### The records
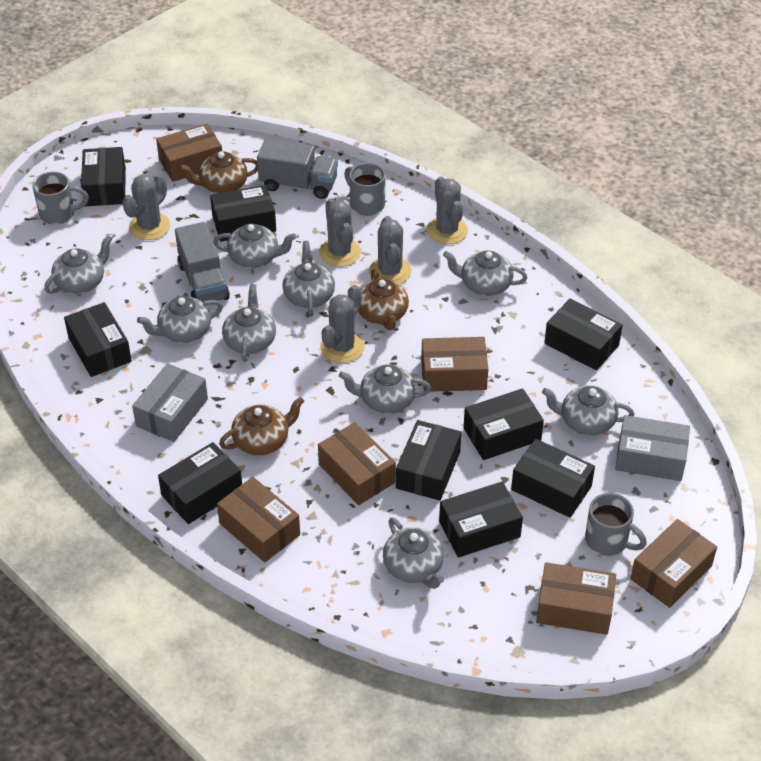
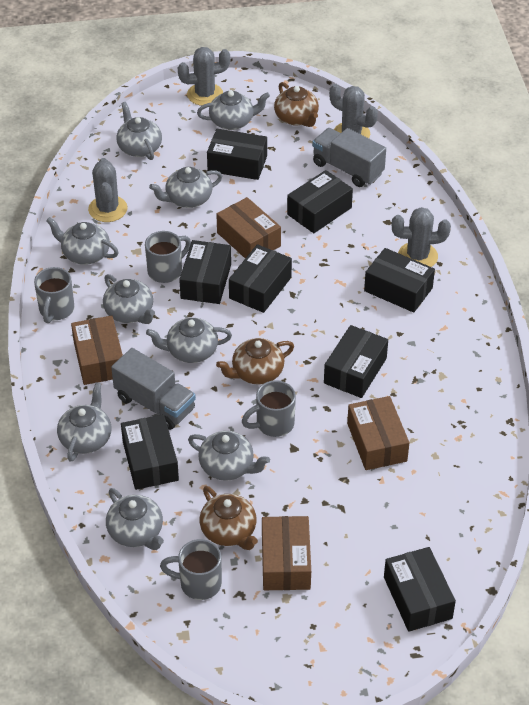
black box: 9 -> 8
brown box: 6 -> 4
grey box: 2 -> 0
grey cactus: 5 -> 4
grey mug: 3 -> 4

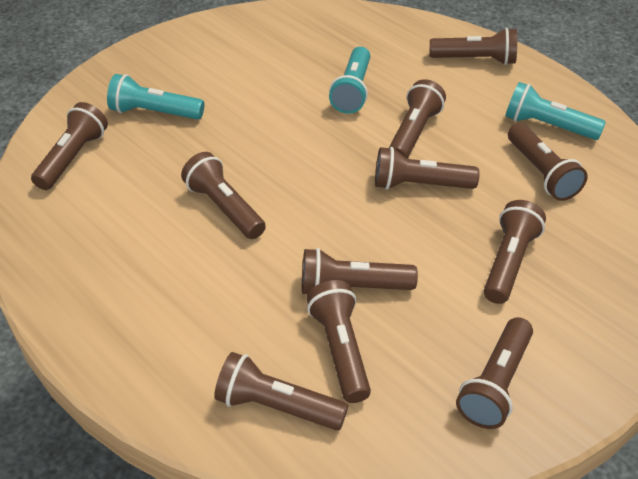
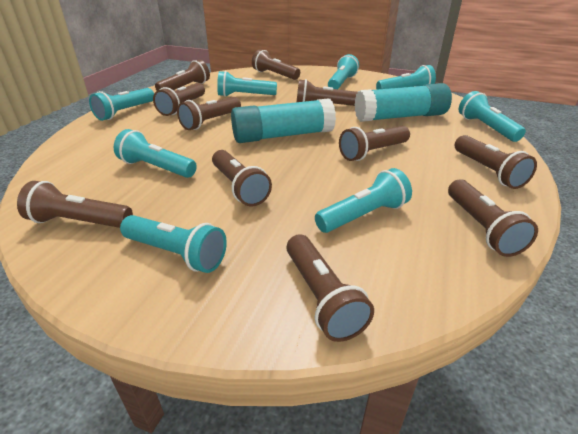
turquoise flashlight: 3 -> 8
turquoise glue stick: 0 -> 2

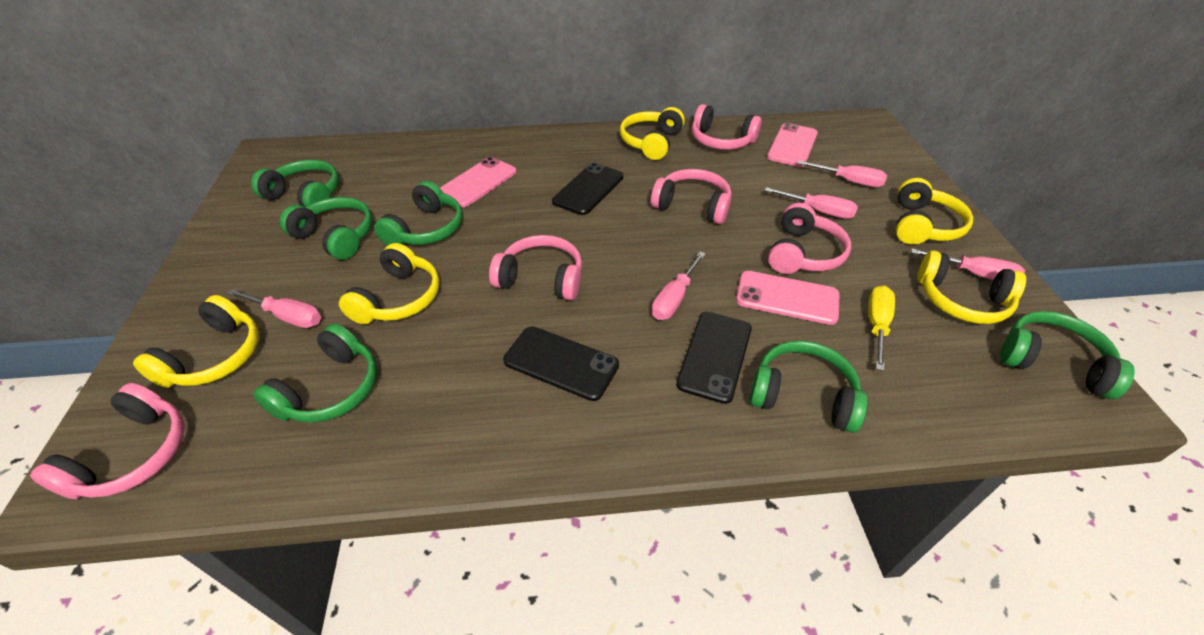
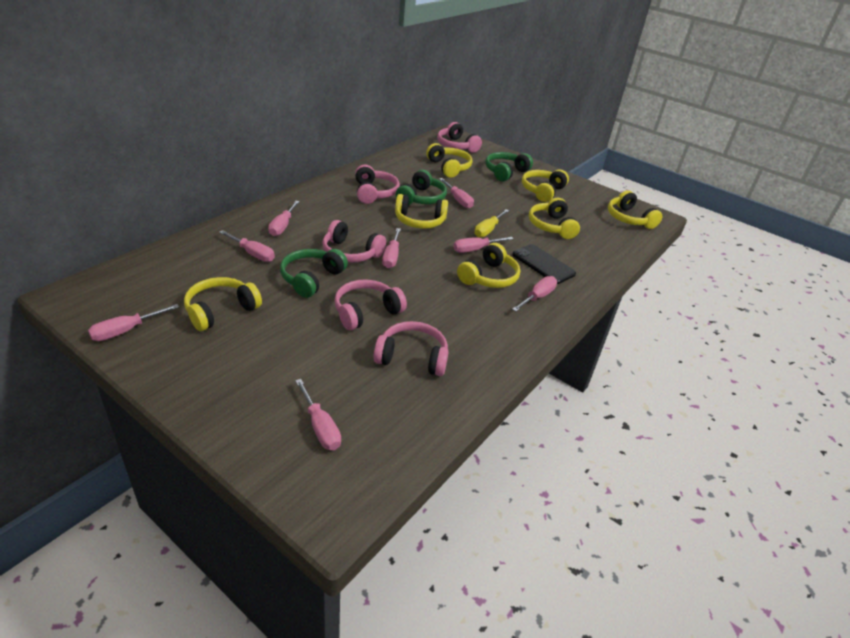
black phone: 3 -> 1
green headphones: 6 -> 3
pink phone: 3 -> 0
pink screwdriver: 5 -> 8
yellow headphones: 5 -> 7

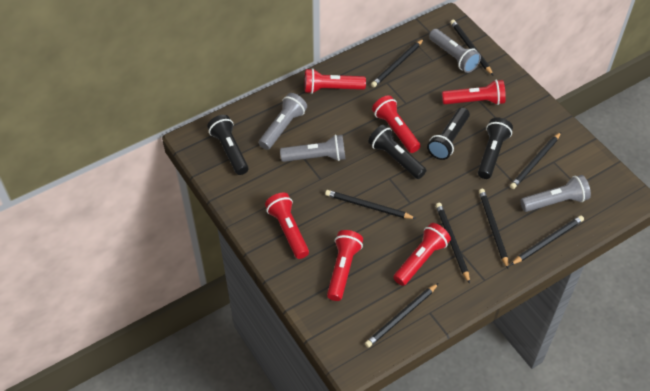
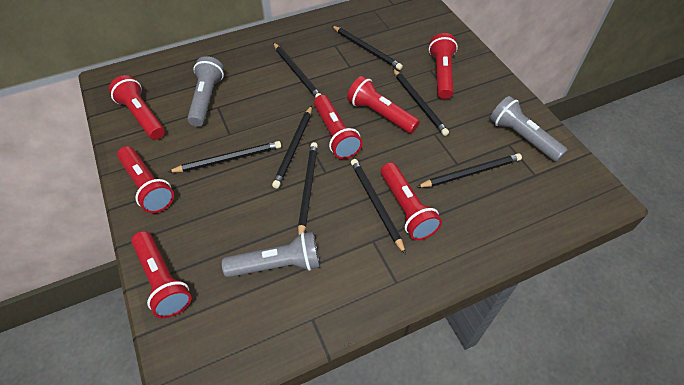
black flashlight: 4 -> 0
grey flashlight: 4 -> 3
red flashlight: 6 -> 7

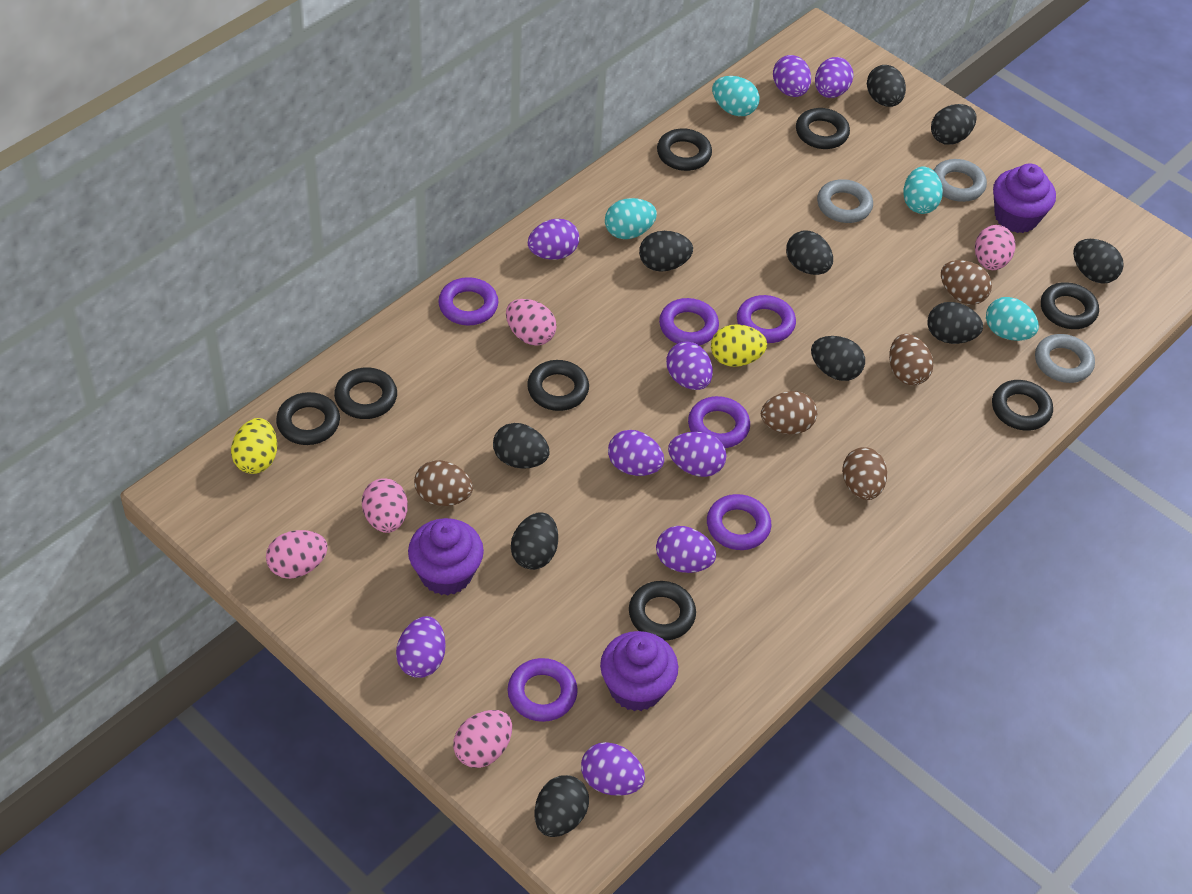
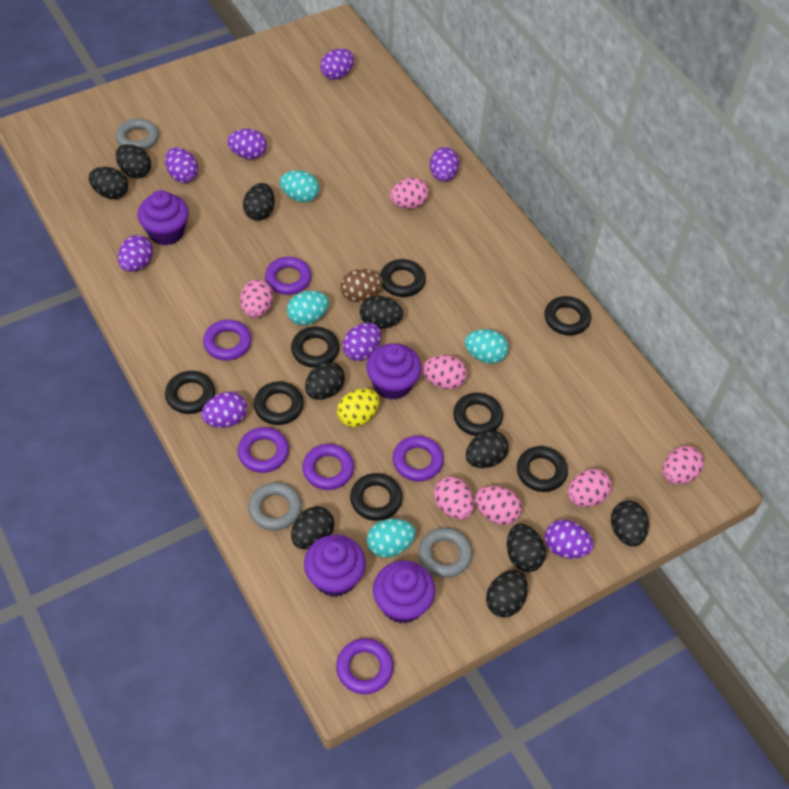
brown egg: 5 -> 1
pink egg: 5 -> 7
purple cupcake: 3 -> 4
purple egg: 9 -> 8
yellow egg: 2 -> 1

### Work to complete
Because only the text is wanted, repeat all the entries exactly and leave out the pictures.

### Answer section
black box: 9 -> 8
brown box: 6 -> 4
grey box: 2 -> 0
grey cactus: 5 -> 4
grey mug: 3 -> 4

turquoise flashlight: 3 -> 8
turquoise glue stick: 0 -> 2

black phone: 3 -> 1
green headphones: 6 -> 3
pink phone: 3 -> 0
pink screwdriver: 5 -> 8
yellow headphones: 5 -> 7

black flashlight: 4 -> 0
grey flashlight: 4 -> 3
red flashlight: 6 -> 7

brown egg: 5 -> 1
pink egg: 5 -> 7
purple cupcake: 3 -> 4
purple egg: 9 -> 8
yellow egg: 2 -> 1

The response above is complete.